- Opening Delimiter -
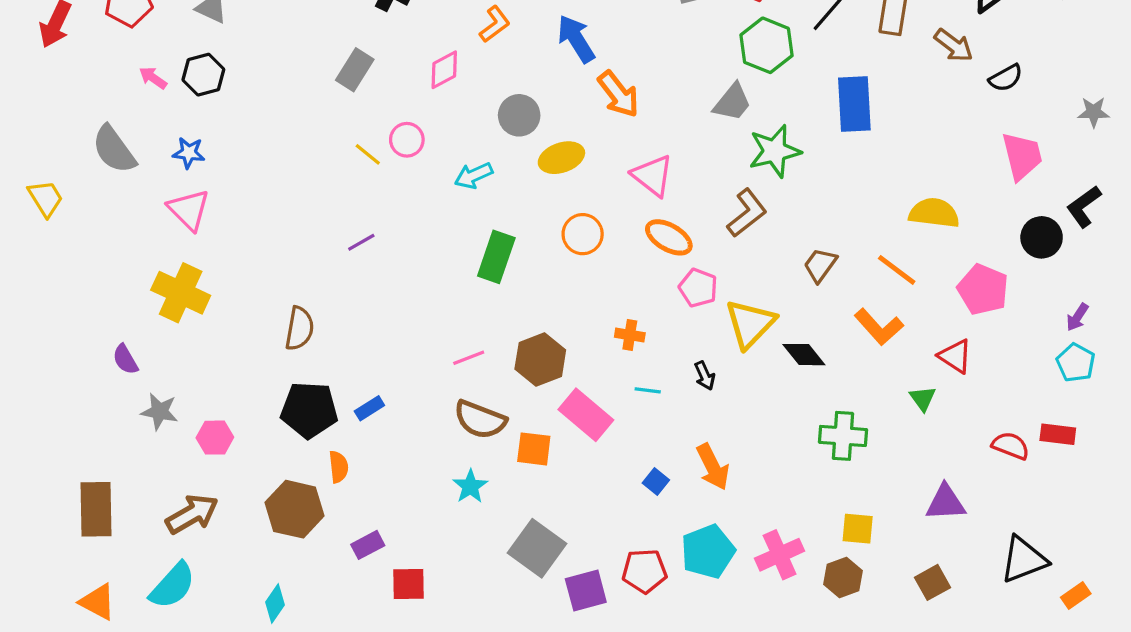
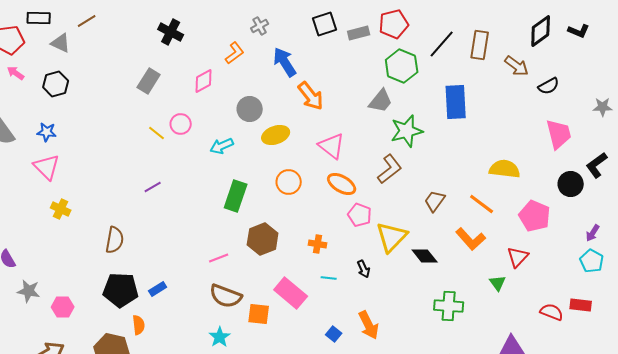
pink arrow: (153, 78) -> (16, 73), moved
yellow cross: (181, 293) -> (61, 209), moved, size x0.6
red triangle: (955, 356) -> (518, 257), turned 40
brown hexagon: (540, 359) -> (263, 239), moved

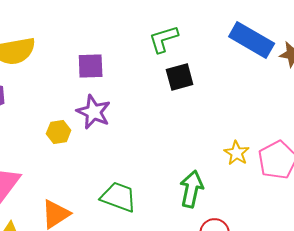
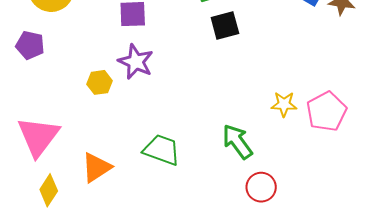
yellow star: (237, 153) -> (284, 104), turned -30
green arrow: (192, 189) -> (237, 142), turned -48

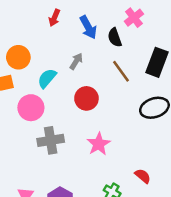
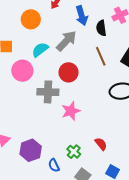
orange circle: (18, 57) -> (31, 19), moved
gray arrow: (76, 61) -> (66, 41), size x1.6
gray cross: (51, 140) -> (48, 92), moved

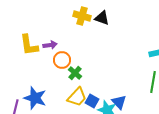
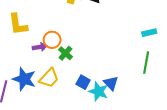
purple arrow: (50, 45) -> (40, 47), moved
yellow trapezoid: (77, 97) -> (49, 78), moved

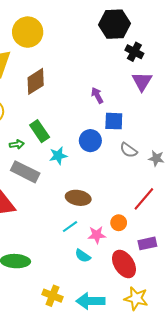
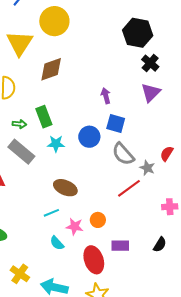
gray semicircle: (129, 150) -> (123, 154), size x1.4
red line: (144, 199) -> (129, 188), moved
- Closing Delimiter -
_TASK BRIEF:_
Your answer must be the lines from the one containing "red triangle: (955, 356)" through the final line of the entries, duplicated exactly, with both ends kept and all pictures left out.

_SOLUTION FOR THIS PROBLEM:_
red triangle: (955, 356) -> (518, 257), turned 40
brown hexagon: (540, 359) -> (263, 239), moved

yellow star: (237, 153) -> (284, 104), turned -30
green arrow: (192, 189) -> (237, 142), turned -48

orange circle: (18, 57) -> (31, 19), moved
gray arrow: (76, 61) -> (66, 41), size x1.6
gray cross: (51, 140) -> (48, 92), moved

purple arrow: (50, 45) -> (40, 47), moved
yellow trapezoid: (77, 97) -> (49, 78), moved

gray semicircle: (129, 150) -> (123, 154), size x1.4
red line: (144, 199) -> (129, 188), moved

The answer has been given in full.